Extract the text of every item below word for word, leaving out the pictures.

[Questions about scenes in pictures]
#####
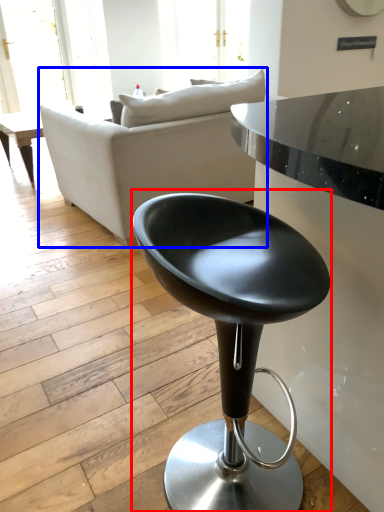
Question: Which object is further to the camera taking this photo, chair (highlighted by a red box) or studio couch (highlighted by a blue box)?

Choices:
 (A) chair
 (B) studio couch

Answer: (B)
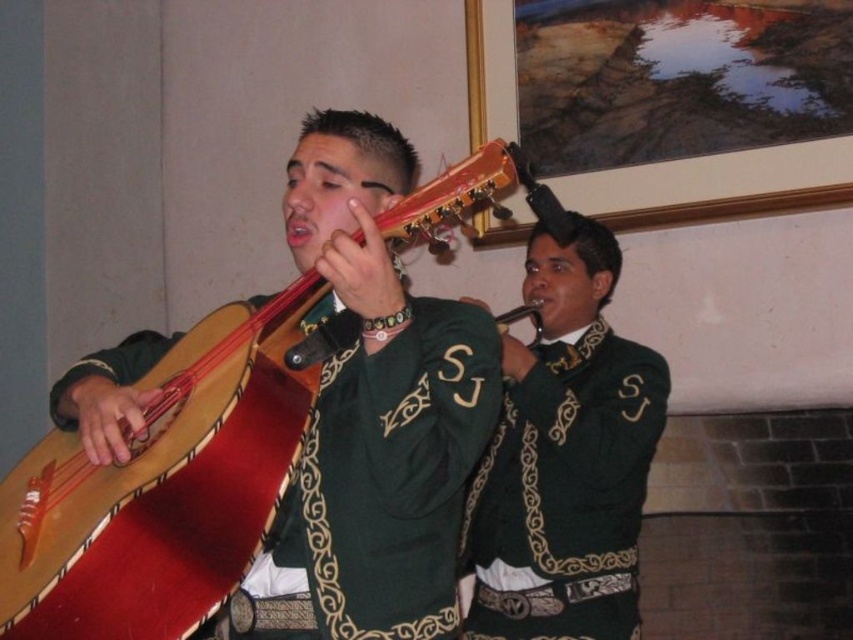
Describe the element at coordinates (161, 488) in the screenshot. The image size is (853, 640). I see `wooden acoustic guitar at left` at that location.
#####
Problem solution
Question: Which object is further to the camera taking this photo, chair (highlighted by a red box) or studio couch (highlighted by a blue box)?

Choices:
 (A) chair
 (B) studio couch

Answer: (B)
Describe the element at coordinates (161, 488) in the screenshot. The image size is (853, 640). I see `wooden acoustic guitar at left` at that location.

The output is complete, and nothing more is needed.